# [Prompt]
In the entries below, find the lines that include "orange" and give their number as the whole reply.

Scene difference descriptions:
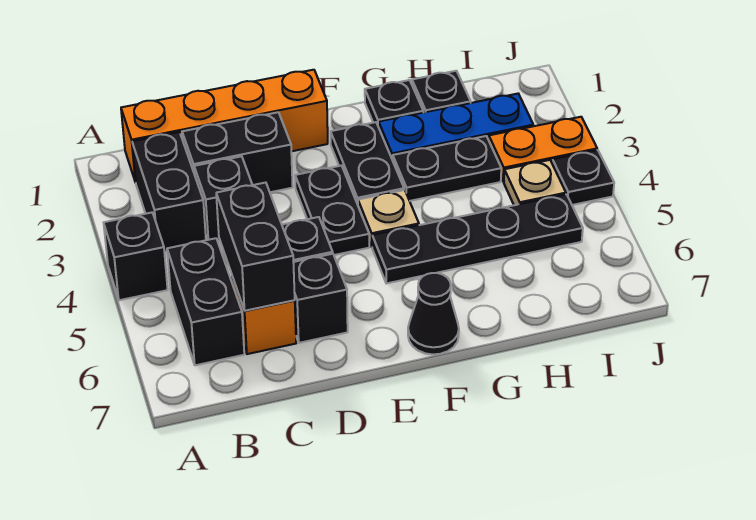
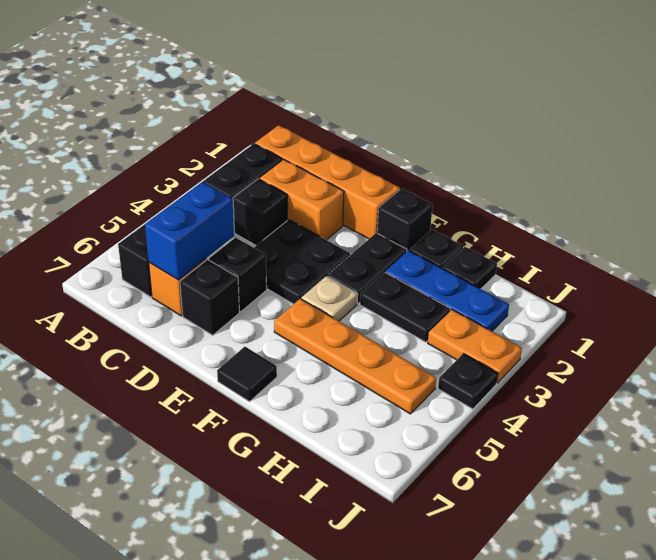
black brick A4 level 1 -> black brick F1 level 1
black brick C2:D2 level 1 -> orange brick C2:D2 level 1
black brick C5:C6 level 2 -> blue brick C5:C6 level 2
black plate E3:E4 level 1 -> black plate D3:E4 level 1
black plate F5:I5 level 1 -> orange plate F5:I5 level 1
black cone F7 level 1 -> black tile F7 level 1
tan plate I4 level 1 -> none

# [Finished exercise]
2